_Provided information:_
══════════

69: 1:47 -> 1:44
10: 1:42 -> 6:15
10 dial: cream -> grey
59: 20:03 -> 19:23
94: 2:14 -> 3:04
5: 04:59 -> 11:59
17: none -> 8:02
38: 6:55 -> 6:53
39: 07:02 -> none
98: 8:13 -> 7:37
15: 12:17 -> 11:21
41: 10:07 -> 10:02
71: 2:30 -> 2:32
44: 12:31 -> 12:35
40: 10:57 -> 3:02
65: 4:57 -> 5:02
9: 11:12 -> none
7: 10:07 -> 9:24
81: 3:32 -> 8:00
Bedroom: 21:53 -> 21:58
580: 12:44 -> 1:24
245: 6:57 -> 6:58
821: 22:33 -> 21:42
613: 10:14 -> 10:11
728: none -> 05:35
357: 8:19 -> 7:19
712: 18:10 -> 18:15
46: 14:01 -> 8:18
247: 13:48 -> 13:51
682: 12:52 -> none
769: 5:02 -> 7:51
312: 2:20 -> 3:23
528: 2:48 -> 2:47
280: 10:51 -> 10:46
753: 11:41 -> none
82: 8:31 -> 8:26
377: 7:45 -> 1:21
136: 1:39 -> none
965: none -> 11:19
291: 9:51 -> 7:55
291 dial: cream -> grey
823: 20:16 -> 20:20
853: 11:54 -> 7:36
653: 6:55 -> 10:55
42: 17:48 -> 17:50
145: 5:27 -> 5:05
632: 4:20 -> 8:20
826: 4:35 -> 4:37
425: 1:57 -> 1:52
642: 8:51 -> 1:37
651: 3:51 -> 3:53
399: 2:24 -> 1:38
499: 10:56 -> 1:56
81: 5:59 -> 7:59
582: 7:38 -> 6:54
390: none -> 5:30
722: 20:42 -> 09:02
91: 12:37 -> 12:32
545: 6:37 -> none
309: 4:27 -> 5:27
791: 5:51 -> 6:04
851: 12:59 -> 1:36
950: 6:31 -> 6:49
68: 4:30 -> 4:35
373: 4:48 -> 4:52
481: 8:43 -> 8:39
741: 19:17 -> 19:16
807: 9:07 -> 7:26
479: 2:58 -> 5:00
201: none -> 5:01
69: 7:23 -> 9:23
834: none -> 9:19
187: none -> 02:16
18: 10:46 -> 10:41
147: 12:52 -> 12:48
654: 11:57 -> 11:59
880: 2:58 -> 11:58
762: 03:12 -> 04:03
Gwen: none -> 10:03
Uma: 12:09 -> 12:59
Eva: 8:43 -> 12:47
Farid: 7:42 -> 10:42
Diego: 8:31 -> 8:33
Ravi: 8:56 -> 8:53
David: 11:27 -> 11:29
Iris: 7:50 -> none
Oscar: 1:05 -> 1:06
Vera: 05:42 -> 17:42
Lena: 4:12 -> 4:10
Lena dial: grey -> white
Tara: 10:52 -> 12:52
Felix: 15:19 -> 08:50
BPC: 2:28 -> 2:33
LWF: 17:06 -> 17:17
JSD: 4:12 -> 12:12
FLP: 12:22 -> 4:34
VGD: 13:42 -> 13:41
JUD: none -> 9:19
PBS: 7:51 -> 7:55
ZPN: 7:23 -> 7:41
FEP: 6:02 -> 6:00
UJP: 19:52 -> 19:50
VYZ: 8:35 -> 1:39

══════════

Rewrite the listing above with "face" substituted for each occurrence of "dial", leaving every other character unchanged.

_Written reply:_
69: 1:47 -> 1:44
10: 1:42 -> 6:15
10 face: cream -> grey
59: 20:03 -> 19:23
94: 2:14 -> 3:04
5: 04:59 -> 11:59
17: none -> 8:02
38: 6:55 -> 6:53
39: 07:02 -> none
98: 8:13 -> 7:37
15: 12:17 -> 11:21
41: 10:07 -> 10:02
71: 2:30 -> 2:32
44: 12:31 -> 12:35
40: 10:57 -> 3:02
65: 4:57 -> 5:02
9: 11:12 -> none
7: 10:07 -> 9:24
81: 3:32 -> 8:00
Bedroom: 21:53 -> 21:58
580: 12:44 -> 1:24
245: 6:57 -> 6:58
821: 22:33 -> 21:42
613: 10:14 -> 10:11
728: none -> 05:35
357: 8:19 -> 7:19
712: 18:10 -> 18:15
46: 14:01 -> 8:18
247: 13:48 -> 13:51
682: 12:52 -> none
769: 5:02 -> 7:51
312: 2:20 -> 3:23
528: 2:48 -> 2:47
280: 10:51 -> 10:46
753: 11:41 -> none
82: 8:31 -> 8:26
377: 7:45 -> 1:21
136: 1:39 -> none
965: none -> 11:19
291: 9:51 -> 7:55
291 face: cream -> grey
823: 20:16 -> 20:20
853: 11:54 -> 7:36
653: 6:55 -> 10:55
42: 17:48 -> 17:50
145: 5:27 -> 5:05
632: 4:20 -> 8:20
826: 4:35 -> 4:37
425: 1:57 -> 1:52
642: 8:51 -> 1:37
651: 3:51 -> 3:53
399: 2:24 -> 1:38
499: 10:56 -> 1:56
81: 5:59 -> 7:59
582: 7:38 -> 6:54
390: none -> 5:30
722: 20:42 -> 09:02
91: 12:37 -> 12:32
545: 6:37 -> none
309: 4:27 -> 5:27
791: 5:51 -> 6:04
851: 12:59 -> 1:36
950: 6:31 -> 6:49
68: 4:30 -> 4:35
373: 4:48 -> 4:52
481: 8:43 -> 8:39
741: 19:17 -> 19:16
807: 9:07 -> 7:26
479: 2:58 -> 5:00
201: none -> 5:01
69: 7:23 -> 9:23
834: none -> 9:19
187: none -> 02:16
18: 10:46 -> 10:41
147: 12:52 -> 12:48
654: 11:57 -> 11:59
880: 2:58 -> 11:58
762: 03:12 -> 04:03
Gwen: none -> 10:03
Uma: 12:09 -> 12:59
Eva: 8:43 -> 12:47
Farid: 7:42 -> 10:42
Diego: 8:31 -> 8:33
Ravi: 8:56 -> 8:53
David: 11:27 -> 11:29
Iris: 7:50 -> none
Oscar: 1:05 -> 1:06
Vera: 05:42 -> 17:42
Lena: 4:12 -> 4:10
Lena face: grey -> white
Tara: 10:52 -> 12:52
Felix: 15:19 -> 08:50
BPC: 2:28 -> 2:33
LWF: 17:06 -> 17:17
JSD: 4:12 -> 12:12
FLP: 12:22 -> 4:34
VGD: 13:42 -> 13:41
JUD: none -> 9:19
PBS: 7:51 -> 7:55
ZPN: 7:23 -> 7:41
FEP: 6:02 -> 6:00
UJP: 19:52 -> 19:50
VYZ: 8:35 -> 1:39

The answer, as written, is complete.